§ Problem statement
Pick out each line of the records below that contains the string "numericTimeSignature", and copy those lines in their original order.

§ Supplied material
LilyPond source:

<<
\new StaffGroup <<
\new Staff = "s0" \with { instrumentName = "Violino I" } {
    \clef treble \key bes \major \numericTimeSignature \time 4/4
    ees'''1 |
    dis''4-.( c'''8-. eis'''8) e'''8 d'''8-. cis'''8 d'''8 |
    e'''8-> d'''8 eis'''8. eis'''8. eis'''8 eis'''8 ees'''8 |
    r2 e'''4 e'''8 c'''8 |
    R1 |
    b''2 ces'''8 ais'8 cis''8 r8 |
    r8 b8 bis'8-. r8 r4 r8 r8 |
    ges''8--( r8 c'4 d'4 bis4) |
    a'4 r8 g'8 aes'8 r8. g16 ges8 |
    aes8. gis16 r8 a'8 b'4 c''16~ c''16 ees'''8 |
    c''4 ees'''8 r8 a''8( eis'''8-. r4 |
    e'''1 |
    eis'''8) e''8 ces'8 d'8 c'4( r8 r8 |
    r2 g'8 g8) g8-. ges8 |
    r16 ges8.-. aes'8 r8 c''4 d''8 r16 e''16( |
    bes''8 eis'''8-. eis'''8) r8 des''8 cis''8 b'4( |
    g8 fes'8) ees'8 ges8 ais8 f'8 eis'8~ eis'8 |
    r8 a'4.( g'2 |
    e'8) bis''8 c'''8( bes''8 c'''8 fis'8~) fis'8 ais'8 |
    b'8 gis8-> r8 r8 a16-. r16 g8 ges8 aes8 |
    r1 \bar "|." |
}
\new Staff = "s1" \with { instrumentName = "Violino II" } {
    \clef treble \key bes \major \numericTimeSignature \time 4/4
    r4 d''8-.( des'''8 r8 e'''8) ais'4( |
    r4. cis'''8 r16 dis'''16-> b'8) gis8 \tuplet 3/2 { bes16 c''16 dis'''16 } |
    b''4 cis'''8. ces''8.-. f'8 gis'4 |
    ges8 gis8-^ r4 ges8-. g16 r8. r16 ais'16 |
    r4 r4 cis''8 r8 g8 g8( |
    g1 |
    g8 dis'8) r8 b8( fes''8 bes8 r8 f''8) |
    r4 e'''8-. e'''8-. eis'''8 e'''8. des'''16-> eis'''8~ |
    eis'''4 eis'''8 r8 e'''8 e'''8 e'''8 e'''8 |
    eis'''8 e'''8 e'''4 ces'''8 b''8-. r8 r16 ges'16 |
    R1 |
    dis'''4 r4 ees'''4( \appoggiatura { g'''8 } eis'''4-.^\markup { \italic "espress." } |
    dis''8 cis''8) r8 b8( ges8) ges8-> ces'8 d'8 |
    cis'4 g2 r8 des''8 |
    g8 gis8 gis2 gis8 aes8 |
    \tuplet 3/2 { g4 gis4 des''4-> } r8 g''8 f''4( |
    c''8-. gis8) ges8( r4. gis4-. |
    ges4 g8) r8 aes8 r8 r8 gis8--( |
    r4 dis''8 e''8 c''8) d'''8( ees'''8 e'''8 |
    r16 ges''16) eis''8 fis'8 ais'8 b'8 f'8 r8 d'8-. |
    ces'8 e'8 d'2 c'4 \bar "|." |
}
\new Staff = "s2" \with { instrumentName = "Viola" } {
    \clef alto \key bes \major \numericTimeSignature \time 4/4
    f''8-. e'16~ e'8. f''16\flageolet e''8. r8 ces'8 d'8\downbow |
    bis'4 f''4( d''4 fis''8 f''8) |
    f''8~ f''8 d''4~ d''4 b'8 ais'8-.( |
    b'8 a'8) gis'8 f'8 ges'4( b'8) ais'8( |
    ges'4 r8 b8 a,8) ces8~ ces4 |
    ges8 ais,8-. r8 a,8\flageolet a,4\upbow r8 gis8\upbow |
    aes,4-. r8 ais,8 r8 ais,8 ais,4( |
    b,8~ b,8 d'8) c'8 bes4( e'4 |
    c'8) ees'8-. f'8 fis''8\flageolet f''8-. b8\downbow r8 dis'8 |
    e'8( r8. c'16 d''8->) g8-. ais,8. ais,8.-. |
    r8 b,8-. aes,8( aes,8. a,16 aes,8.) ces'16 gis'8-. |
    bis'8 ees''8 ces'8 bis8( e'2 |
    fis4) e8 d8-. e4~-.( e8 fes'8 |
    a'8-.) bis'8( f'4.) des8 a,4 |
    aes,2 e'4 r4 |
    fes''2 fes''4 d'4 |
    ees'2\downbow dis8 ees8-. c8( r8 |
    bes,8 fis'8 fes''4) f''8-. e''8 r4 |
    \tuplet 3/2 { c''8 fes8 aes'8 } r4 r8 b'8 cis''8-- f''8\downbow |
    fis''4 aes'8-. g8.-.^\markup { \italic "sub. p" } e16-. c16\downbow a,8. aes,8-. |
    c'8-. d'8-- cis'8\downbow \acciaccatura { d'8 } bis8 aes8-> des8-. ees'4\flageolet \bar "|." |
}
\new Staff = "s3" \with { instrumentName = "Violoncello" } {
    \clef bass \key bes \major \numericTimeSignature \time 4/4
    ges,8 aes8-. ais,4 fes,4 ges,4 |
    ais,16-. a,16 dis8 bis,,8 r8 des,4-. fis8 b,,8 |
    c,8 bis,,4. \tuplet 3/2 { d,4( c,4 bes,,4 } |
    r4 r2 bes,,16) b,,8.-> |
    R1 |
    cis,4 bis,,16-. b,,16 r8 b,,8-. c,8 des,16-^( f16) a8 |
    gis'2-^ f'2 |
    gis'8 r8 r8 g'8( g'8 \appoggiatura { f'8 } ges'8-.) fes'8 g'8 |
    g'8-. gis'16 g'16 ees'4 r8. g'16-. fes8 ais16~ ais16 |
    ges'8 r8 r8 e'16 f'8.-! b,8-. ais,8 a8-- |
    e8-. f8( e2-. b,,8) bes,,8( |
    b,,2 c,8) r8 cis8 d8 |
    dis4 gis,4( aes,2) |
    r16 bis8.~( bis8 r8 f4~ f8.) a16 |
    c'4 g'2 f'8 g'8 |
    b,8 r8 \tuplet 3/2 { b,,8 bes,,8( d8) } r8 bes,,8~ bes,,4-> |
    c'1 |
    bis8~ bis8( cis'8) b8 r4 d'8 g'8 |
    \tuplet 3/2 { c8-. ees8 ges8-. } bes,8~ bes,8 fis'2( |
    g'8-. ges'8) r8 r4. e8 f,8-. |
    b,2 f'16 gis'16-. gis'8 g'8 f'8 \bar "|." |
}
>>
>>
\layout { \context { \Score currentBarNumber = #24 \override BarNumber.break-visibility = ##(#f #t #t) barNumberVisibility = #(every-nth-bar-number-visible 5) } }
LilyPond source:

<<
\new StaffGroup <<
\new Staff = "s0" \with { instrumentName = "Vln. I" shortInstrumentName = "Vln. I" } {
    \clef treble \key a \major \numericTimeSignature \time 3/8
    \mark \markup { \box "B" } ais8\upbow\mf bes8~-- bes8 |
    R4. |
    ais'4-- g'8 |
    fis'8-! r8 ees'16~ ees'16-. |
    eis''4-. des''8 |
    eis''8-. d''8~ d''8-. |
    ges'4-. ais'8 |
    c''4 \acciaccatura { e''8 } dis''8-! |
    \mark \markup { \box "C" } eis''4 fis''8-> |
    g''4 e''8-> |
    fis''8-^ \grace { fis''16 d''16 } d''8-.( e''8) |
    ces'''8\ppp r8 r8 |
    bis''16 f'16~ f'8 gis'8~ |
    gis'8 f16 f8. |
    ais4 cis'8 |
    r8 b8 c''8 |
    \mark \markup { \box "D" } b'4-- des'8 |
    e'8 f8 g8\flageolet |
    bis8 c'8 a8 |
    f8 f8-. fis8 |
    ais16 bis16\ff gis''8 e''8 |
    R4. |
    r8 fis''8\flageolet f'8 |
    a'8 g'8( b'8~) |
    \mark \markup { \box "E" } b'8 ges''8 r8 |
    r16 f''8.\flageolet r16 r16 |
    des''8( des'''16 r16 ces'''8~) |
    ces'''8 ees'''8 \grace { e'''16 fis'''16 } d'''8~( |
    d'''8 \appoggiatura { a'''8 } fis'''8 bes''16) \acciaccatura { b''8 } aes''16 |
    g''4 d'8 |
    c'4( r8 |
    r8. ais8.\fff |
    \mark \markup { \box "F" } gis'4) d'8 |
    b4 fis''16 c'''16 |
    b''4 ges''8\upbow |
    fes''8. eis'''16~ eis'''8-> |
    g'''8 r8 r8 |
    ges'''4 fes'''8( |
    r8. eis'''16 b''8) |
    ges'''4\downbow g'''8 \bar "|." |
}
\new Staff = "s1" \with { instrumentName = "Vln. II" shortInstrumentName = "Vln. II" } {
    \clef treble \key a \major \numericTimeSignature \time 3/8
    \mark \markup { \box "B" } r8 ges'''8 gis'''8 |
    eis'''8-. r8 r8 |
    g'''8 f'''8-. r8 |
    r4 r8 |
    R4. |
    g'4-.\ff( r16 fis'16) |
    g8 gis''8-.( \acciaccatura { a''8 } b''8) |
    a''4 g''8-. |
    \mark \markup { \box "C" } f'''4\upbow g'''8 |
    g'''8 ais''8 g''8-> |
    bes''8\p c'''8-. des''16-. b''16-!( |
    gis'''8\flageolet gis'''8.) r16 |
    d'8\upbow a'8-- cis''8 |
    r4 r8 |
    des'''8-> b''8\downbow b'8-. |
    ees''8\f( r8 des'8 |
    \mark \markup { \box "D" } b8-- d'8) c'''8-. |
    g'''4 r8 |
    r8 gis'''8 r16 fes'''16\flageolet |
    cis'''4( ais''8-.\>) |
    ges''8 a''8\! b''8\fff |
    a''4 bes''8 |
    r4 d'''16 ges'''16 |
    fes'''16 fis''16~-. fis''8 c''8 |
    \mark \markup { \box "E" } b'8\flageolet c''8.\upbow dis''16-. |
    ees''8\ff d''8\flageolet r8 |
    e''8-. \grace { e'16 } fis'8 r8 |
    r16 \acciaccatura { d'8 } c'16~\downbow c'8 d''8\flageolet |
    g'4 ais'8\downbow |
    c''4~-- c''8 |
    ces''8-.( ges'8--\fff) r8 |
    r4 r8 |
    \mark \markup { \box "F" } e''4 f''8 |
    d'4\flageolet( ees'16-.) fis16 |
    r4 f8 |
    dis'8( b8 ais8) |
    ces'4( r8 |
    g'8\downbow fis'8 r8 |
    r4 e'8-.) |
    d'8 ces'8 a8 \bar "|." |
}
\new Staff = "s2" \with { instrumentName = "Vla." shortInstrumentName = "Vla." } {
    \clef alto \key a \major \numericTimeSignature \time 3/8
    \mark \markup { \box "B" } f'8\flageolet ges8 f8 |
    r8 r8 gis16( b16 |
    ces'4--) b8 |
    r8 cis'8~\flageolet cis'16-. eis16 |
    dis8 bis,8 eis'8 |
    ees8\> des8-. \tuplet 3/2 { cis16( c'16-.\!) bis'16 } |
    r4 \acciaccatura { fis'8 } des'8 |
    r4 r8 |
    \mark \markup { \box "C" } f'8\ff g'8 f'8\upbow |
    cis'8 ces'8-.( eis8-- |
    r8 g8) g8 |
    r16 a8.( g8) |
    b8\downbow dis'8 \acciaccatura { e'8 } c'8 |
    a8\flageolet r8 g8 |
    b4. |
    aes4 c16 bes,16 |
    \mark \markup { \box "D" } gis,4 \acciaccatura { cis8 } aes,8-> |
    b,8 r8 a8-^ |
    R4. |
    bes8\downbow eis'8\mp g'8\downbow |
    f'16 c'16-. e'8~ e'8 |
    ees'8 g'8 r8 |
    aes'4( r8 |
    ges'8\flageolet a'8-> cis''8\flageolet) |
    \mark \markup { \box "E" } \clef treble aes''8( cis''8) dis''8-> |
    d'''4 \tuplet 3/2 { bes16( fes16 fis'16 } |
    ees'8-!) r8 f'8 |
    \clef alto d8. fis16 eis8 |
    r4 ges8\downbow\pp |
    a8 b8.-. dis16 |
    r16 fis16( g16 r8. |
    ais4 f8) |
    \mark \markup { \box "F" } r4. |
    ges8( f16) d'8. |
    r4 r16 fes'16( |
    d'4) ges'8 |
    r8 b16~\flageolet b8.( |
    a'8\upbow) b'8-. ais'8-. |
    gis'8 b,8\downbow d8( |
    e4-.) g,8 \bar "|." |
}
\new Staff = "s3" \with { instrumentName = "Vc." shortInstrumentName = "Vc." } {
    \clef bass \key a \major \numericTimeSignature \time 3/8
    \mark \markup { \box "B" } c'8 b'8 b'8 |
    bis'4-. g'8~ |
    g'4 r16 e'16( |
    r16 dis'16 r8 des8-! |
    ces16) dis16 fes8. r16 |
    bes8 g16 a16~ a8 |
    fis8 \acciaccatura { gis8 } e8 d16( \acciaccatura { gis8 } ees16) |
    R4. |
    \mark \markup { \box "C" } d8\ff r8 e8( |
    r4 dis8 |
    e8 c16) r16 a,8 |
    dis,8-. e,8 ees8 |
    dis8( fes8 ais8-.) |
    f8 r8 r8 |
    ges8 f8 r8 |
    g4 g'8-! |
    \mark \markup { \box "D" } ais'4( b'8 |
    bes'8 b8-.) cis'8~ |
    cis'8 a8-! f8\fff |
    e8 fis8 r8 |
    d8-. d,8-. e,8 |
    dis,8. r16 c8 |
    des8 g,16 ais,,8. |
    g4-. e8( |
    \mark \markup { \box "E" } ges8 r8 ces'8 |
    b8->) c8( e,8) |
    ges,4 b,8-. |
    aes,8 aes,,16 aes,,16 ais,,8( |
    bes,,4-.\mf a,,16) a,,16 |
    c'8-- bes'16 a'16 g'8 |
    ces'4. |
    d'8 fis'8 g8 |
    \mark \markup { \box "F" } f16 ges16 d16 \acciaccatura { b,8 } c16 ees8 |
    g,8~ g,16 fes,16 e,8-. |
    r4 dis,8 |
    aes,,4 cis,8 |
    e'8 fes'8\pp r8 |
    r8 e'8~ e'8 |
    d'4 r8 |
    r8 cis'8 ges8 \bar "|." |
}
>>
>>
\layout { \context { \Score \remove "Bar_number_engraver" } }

§ Task answer
    \clef treble \key bes \major \numericTimeSignature \time 4/4
    \clef treble \key bes \major \numericTimeSignature \time 4/4
    \clef alto \key bes \major \numericTimeSignature \time 4/4
    \clef bass \key bes \major \numericTimeSignature \time 4/4
    \clef treble \key a \major \numericTimeSignature \time 3/8
    \clef treble \key a \major \numericTimeSignature \time 3/8
    \clef alto \key a \major \numericTimeSignature \time 3/8
    \clef bass \key a \major \numericTimeSignature \time 3/8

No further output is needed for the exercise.